▸ ENTRIES SHOWN:
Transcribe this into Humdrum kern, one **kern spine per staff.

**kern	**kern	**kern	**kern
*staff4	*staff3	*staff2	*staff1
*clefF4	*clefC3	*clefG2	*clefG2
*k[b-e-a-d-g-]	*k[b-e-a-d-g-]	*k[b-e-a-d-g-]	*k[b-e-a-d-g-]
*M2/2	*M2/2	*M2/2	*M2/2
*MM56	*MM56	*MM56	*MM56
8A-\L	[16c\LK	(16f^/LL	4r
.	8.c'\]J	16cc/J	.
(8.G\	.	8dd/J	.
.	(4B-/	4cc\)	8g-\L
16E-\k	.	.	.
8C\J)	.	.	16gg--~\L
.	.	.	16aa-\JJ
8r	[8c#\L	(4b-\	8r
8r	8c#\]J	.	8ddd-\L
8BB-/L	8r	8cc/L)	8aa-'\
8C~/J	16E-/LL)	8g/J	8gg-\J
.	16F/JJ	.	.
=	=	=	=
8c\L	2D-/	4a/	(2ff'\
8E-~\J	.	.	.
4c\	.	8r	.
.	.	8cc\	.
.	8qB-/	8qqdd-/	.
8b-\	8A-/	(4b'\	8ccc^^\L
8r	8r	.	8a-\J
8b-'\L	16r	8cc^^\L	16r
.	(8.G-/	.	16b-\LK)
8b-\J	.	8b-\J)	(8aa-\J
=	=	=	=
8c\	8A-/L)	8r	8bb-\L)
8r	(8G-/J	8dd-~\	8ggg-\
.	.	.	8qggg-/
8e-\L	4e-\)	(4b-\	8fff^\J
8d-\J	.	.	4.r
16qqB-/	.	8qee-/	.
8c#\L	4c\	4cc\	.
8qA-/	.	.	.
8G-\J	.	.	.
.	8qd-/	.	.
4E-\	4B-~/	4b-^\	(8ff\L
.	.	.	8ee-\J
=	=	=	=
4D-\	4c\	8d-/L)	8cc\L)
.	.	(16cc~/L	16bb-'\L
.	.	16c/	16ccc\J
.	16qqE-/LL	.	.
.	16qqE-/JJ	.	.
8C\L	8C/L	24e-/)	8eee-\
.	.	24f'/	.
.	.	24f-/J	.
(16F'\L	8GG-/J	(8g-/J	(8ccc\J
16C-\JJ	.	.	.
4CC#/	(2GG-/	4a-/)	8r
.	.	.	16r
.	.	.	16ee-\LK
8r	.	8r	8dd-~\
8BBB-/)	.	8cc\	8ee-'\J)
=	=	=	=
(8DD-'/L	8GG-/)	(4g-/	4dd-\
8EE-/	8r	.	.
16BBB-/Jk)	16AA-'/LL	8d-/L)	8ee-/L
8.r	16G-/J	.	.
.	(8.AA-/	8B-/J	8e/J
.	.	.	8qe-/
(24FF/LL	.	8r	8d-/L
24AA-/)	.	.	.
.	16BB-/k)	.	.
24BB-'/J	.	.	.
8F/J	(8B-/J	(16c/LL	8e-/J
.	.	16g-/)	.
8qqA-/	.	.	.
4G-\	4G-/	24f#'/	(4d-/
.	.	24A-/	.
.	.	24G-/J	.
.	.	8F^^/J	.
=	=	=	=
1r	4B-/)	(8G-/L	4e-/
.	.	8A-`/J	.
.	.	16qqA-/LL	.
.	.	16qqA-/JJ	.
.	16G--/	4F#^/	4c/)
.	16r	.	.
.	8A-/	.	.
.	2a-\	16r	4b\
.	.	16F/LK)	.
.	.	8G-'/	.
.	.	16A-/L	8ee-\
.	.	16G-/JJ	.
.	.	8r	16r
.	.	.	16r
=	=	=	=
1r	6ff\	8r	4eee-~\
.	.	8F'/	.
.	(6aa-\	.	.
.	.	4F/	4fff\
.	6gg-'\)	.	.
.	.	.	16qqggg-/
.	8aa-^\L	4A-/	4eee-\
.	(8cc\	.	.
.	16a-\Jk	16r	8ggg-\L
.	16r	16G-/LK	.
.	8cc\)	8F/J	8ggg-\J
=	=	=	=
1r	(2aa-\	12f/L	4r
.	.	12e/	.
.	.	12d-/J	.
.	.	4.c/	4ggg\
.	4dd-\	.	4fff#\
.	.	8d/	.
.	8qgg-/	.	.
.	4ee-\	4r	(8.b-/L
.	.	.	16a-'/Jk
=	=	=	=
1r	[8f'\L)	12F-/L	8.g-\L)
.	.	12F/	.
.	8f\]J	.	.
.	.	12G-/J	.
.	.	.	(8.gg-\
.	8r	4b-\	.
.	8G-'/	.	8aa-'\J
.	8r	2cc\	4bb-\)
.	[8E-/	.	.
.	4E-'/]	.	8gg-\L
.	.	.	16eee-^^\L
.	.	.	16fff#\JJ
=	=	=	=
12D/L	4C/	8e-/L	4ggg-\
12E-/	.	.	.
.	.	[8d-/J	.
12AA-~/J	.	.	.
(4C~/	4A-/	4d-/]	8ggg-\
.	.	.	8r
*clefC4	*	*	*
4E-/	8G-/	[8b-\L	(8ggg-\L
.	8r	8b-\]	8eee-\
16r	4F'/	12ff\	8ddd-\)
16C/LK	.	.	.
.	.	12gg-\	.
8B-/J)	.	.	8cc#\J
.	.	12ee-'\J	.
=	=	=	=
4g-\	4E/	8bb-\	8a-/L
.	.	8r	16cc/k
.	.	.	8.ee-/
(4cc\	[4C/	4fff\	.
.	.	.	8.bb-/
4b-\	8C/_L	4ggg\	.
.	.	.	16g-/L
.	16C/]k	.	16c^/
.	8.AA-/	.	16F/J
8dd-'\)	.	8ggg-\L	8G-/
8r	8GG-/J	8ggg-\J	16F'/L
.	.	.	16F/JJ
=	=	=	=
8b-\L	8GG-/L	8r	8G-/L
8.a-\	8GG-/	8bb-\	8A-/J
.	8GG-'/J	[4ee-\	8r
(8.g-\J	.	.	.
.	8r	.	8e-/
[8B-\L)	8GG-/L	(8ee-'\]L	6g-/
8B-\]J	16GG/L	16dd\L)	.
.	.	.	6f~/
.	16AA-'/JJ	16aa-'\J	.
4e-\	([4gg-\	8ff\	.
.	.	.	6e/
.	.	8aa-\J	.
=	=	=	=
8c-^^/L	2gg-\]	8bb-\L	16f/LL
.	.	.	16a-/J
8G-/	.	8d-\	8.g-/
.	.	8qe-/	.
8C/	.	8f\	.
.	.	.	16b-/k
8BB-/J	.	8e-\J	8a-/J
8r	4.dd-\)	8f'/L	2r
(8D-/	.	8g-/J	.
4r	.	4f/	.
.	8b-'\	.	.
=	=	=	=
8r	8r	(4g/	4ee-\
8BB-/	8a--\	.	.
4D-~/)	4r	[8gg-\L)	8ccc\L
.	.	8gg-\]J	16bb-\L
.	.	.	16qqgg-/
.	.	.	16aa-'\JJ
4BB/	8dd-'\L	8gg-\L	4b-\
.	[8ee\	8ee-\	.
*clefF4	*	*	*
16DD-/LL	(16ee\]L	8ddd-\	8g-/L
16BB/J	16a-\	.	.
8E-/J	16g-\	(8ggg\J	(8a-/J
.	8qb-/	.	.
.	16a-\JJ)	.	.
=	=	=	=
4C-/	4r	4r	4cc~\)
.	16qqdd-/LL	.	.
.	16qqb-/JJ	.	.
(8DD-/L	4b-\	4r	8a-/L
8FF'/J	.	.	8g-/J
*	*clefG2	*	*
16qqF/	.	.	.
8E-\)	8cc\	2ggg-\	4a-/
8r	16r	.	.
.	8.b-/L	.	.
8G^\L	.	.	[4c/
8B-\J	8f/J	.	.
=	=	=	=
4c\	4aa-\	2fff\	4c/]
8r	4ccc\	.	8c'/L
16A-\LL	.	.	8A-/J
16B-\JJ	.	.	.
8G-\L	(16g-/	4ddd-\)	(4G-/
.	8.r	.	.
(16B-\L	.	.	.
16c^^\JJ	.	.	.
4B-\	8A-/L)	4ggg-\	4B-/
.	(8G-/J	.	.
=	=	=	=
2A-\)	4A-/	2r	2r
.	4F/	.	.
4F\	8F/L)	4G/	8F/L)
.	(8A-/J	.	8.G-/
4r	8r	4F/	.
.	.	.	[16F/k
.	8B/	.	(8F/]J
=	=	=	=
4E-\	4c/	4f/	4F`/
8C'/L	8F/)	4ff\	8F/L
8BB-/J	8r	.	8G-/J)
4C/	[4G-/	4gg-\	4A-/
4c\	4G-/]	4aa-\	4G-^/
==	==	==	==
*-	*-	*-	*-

▸ PROBLEM TO WORK ON: Gather every line above that contains the string "kern", and copy each one out in full.

▸ EXERCISE SOLUTION:
Transcribe this into Humdrum kern, one **kern spine per staff.
**kern	**kern	**kern	**kern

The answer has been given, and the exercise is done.